TASK INPUT ->
================================
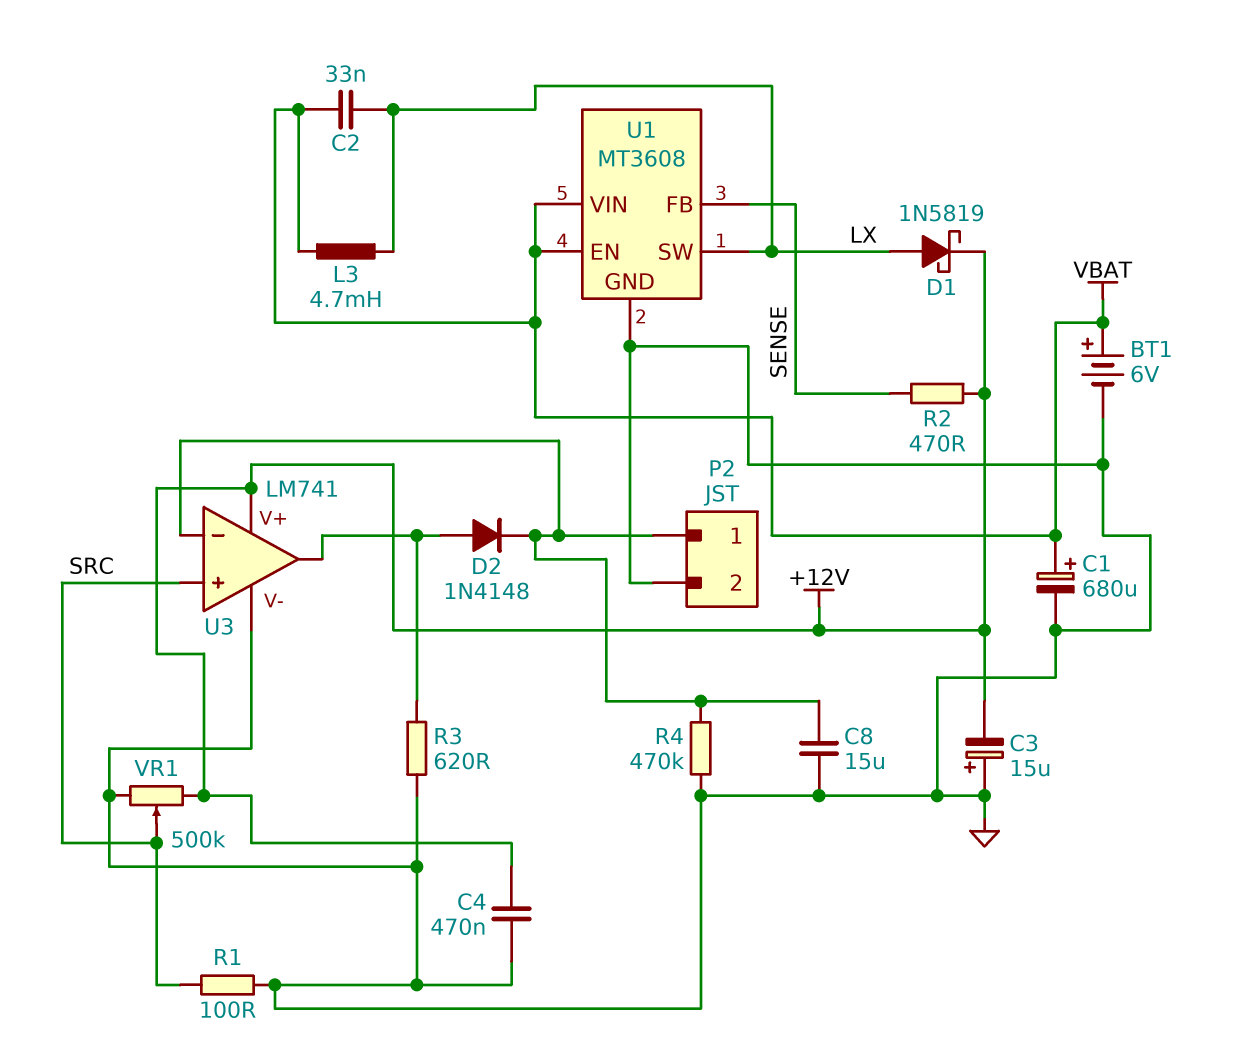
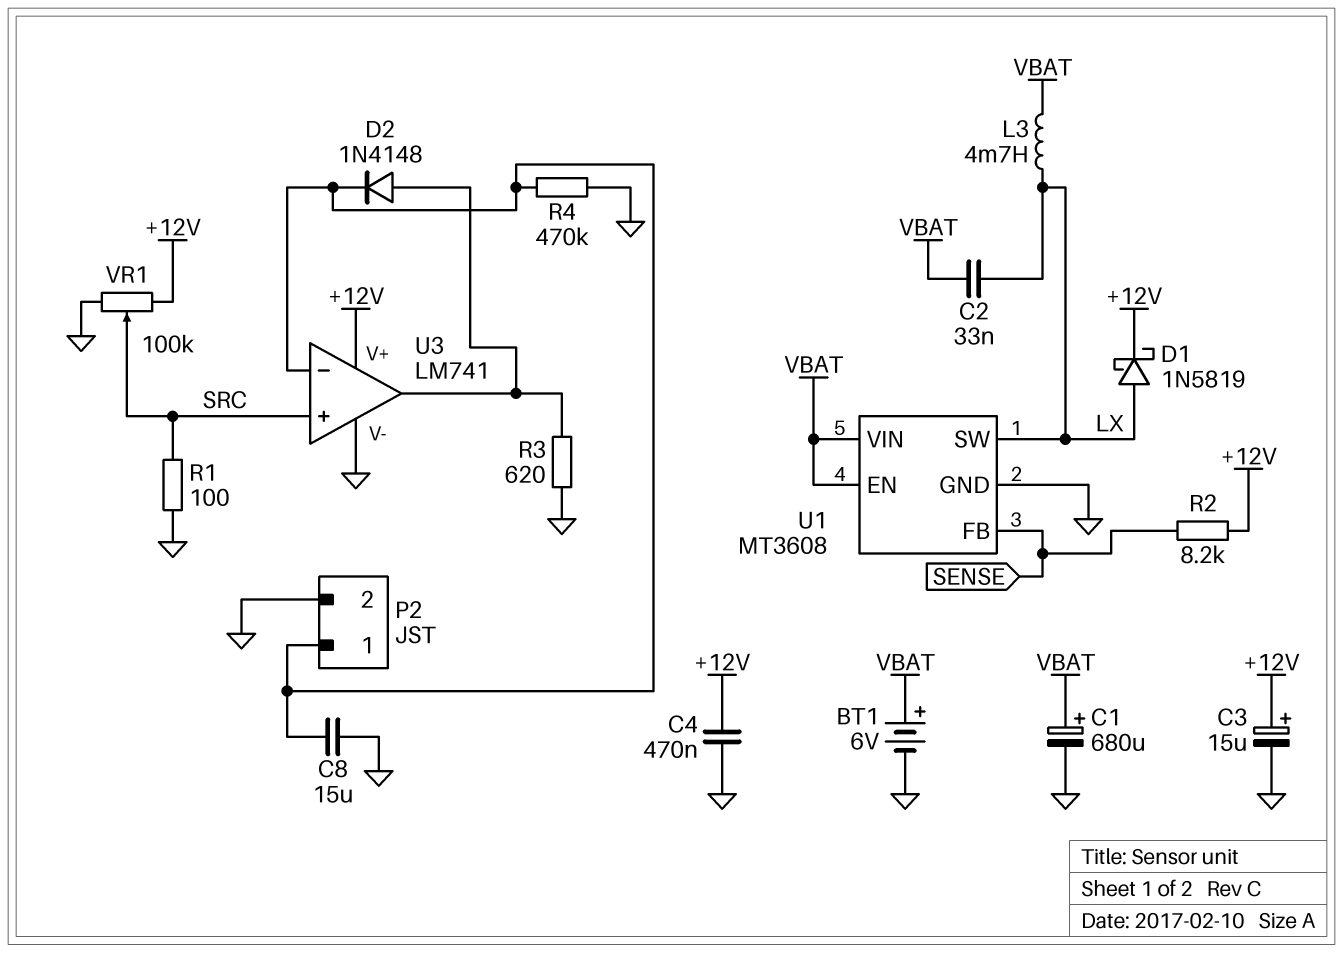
C3: 15uF (plus GND, minus +12V) -> 15uF (plus +12V, minus GND)
R2: 470 (+12V, SENSE) -> 8.2k (+12V, SENSE)
VR1: 500k (+12V, GND, wiper SRC) -> 100k (+12V, GND, wiper SRC)

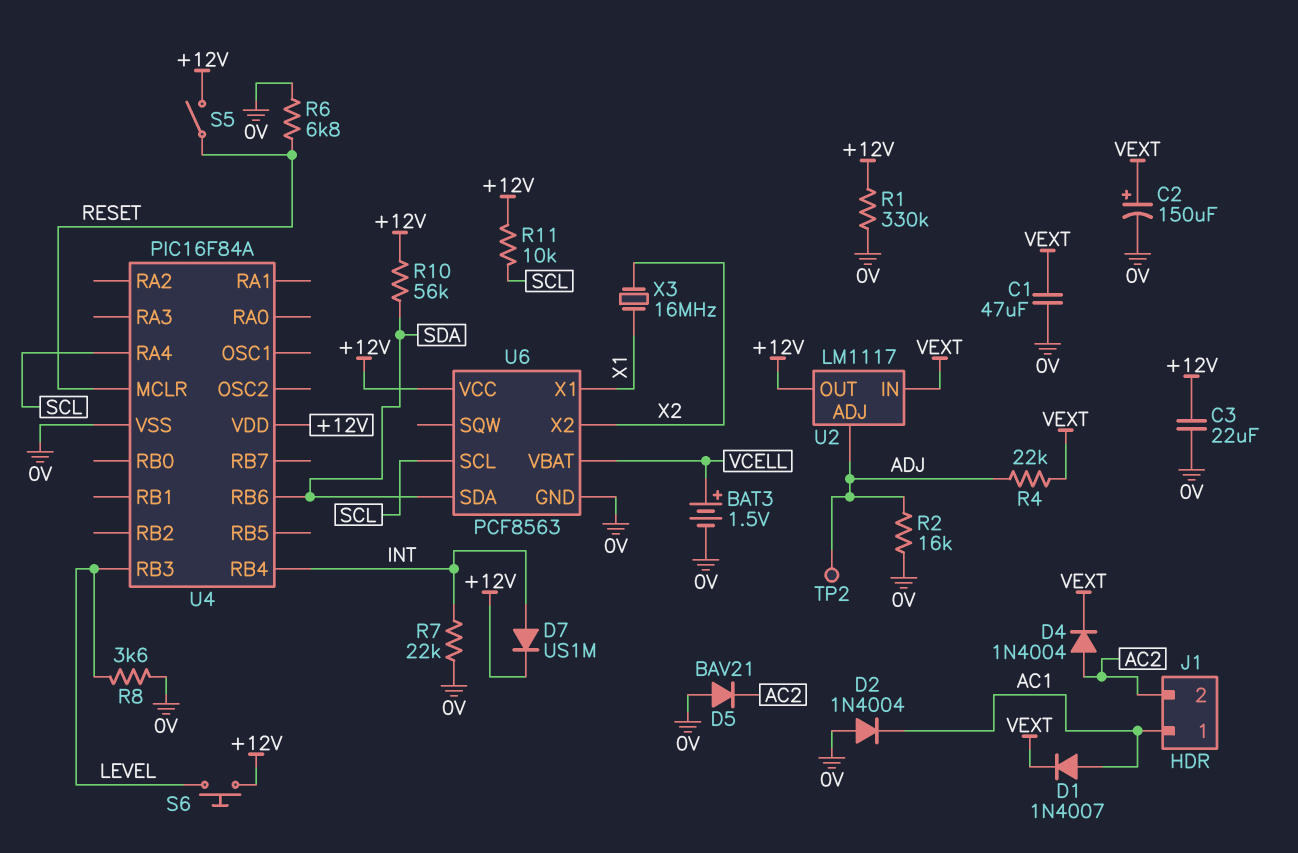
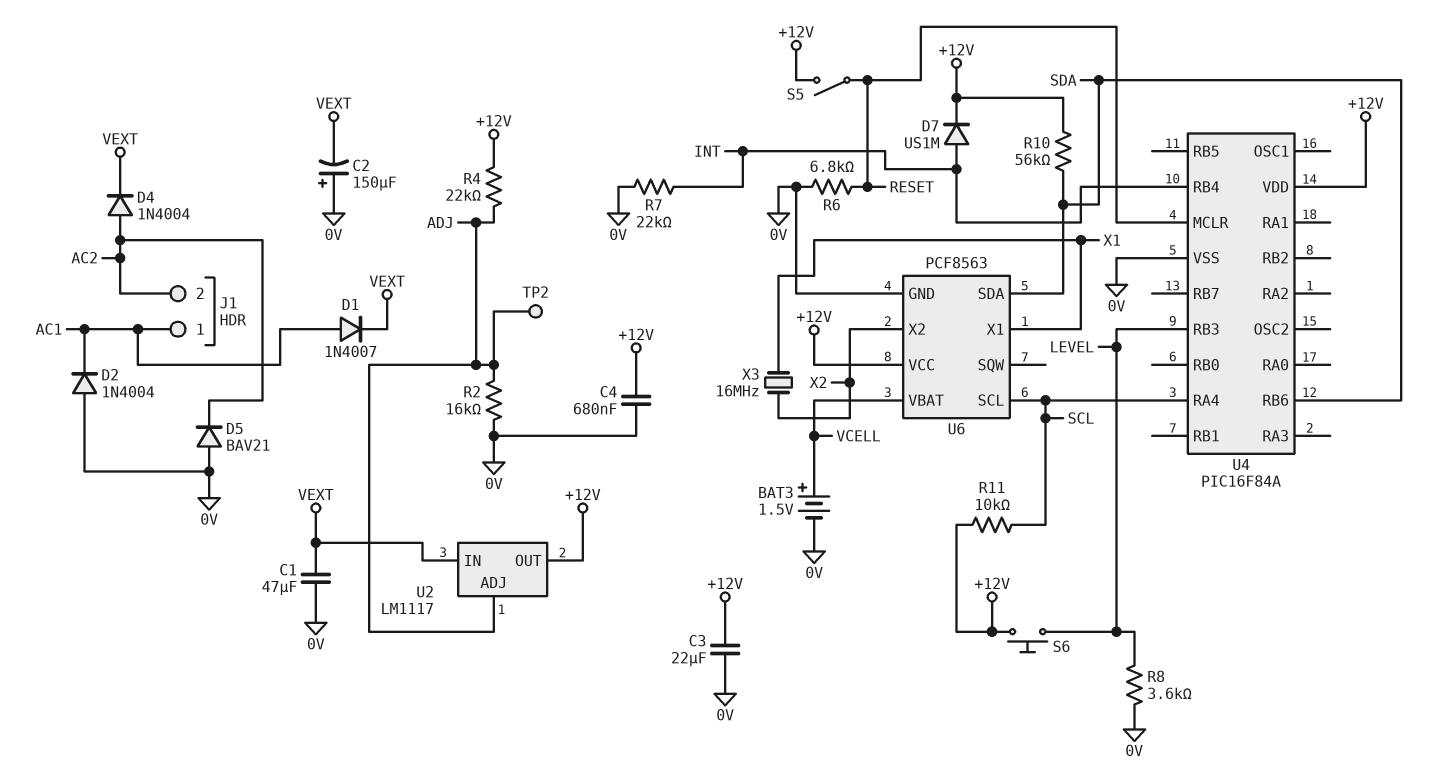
C2: 150uF (plus VEXT, minus 0V) -> 150uF (plus 0V, minus VEXT)
C4: none -> 680nF (+12V, 0V)
R1: 330k (+12V, 0V) -> none
R4: 22k (ADJ, VEXT) -> 22k (+12V, ADJ)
================================
EXERCISE PROMPT ->
For every line of the material above that contains the word "plus", show the line.

EXERCISE ANSWER ->
C3: 15uF (plus GND, minus +12V) -> 15uF (plus +12V, minus GND)
C2: 150uF (plus VEXT, minus 0V) -> 150uF (plus 0V, minus VEXT)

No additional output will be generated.